JOB ITEM.
Starting at the line below holding "purple screwdriver: none" and stopping at the line holding "turquoise screwdriver: [533,186,669,314]", print every line exactly, both ends included, and leave the rest out.

SOURCE MATERIAL.

[Start of Attachment]

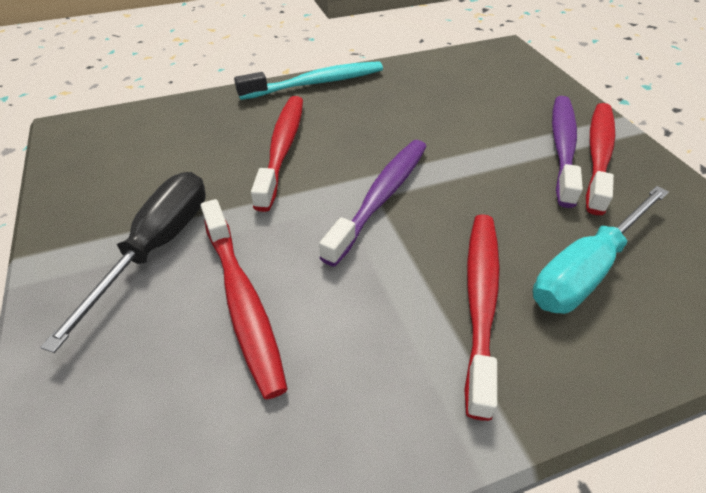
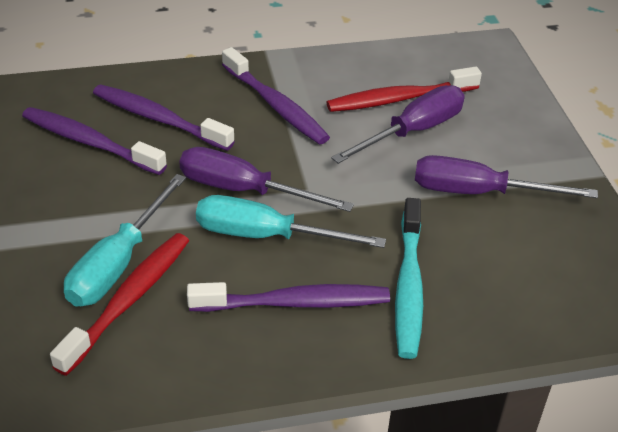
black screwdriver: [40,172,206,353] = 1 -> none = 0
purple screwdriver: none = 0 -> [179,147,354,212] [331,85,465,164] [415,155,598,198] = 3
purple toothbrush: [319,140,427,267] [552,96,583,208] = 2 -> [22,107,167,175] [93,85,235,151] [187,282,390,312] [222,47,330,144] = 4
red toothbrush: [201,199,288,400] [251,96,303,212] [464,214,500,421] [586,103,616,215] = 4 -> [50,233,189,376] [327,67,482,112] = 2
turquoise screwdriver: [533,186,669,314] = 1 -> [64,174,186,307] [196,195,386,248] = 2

[End of Attachment]
[Start of Attachment]

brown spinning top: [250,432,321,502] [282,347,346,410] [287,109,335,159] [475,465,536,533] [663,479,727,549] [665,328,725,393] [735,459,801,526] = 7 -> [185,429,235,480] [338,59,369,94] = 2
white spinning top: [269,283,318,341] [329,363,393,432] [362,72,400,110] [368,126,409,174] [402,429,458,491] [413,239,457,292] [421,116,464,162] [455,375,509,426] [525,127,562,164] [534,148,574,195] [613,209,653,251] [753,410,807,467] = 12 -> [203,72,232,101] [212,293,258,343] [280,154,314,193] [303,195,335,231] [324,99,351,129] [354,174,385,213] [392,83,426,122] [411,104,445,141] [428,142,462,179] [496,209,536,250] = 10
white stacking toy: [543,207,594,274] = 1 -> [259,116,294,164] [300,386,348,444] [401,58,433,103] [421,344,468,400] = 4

[End of Attachment]
[Start of Attachment]

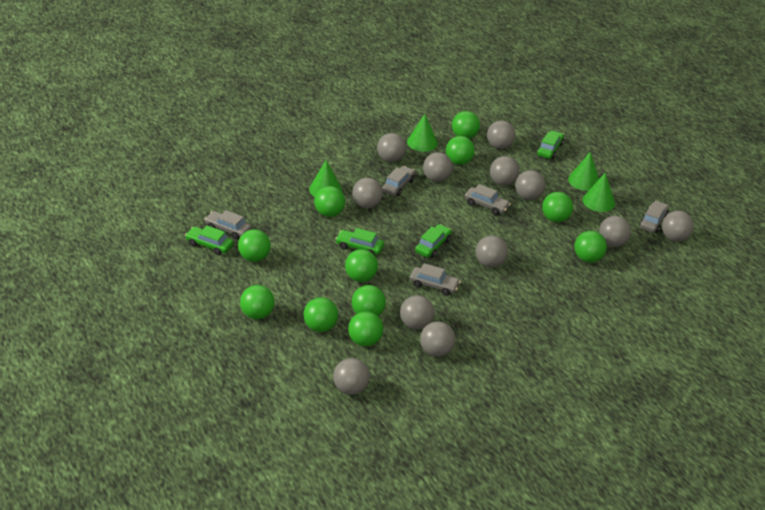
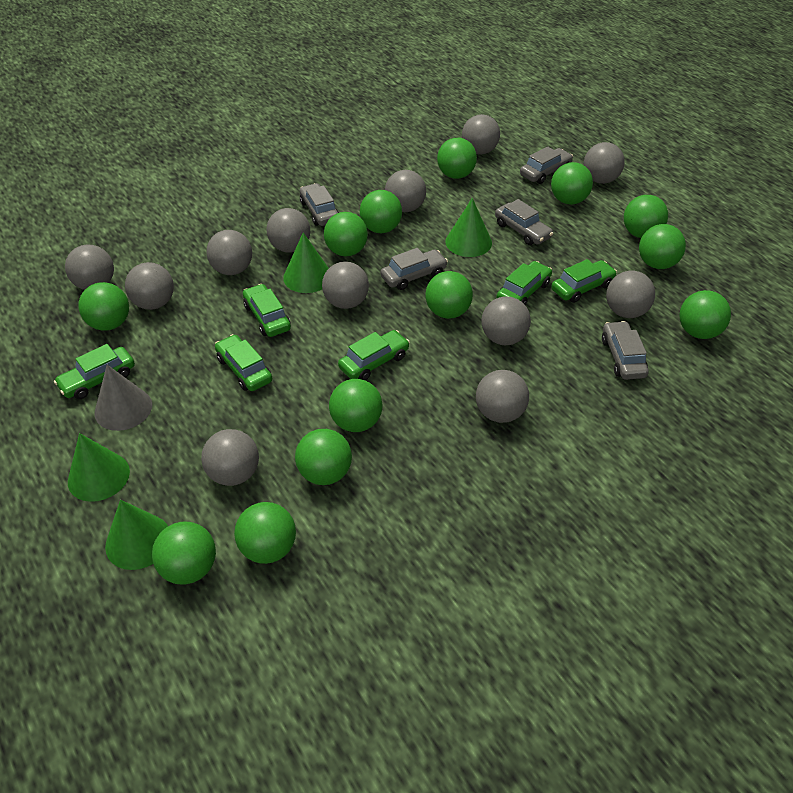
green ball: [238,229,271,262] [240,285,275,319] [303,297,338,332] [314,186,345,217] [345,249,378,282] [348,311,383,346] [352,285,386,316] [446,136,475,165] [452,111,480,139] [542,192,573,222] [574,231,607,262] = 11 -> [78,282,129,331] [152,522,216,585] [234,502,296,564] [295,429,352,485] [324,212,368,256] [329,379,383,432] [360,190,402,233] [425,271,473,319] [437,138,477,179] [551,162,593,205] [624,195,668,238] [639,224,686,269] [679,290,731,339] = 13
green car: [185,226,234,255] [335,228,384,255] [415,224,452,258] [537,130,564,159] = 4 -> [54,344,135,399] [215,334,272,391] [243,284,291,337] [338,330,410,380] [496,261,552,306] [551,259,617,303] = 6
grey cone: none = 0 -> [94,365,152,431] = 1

[End of Attachment]

SOLUTION TO THIS EXERCISE.
purple screwdriver: none = 0 -> [179,147,354,212] [331,85,465,164] [415,155,598,198] = 3
purple toothbrush: [319,140,427,267] [552,96,583,208] = 2 -> [22,107,167,175] [93,85,235,151] [187,282,390,312] [222,47,330,144] = 4
red toothbrush: [201,199,288,400] [251,96,303,212] [464,214,500,421] [586,103,616,215] = 4 -> [50,233,189,376] [327,67,482,112] = 2
turquoise screwdriver: [533,186,669,314] = 1 -> [64,174,186,307] [196,195,386,248] = 2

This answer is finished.